*** EXERCISE INPUT Section Begins ***

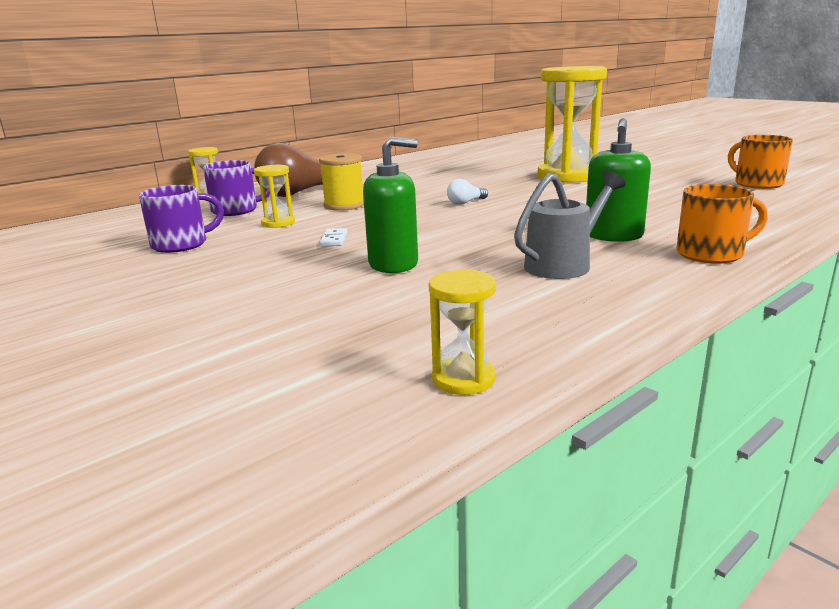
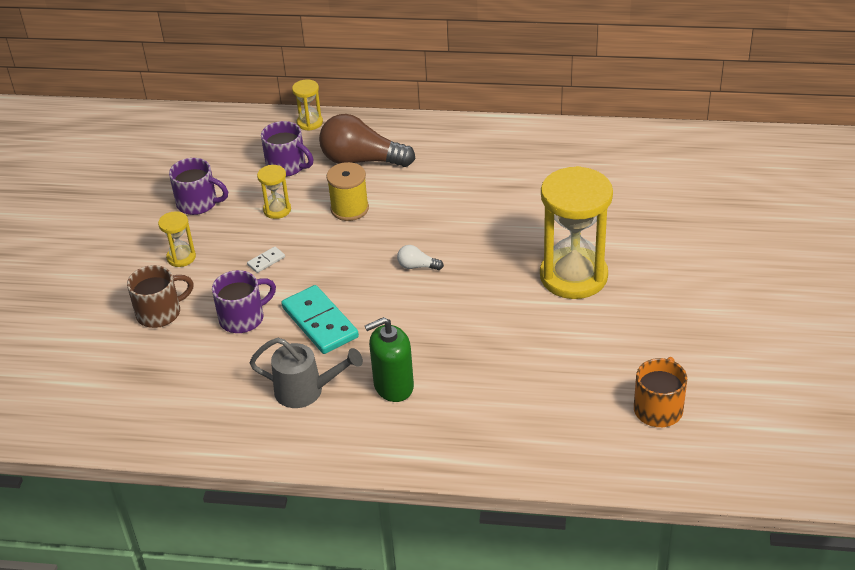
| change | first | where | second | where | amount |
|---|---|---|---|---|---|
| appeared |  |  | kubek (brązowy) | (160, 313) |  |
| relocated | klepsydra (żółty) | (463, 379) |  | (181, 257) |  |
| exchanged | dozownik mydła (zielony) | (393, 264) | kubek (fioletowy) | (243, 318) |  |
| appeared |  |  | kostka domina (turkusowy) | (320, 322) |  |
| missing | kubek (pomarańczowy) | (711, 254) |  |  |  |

*** EXERCISE INPUT Section Ends ***

• **ASSIGNED TASK**: Lines with the word "kubek": tally them across the material and give only the total.

• **RESULT FOR THIS TASK**: 3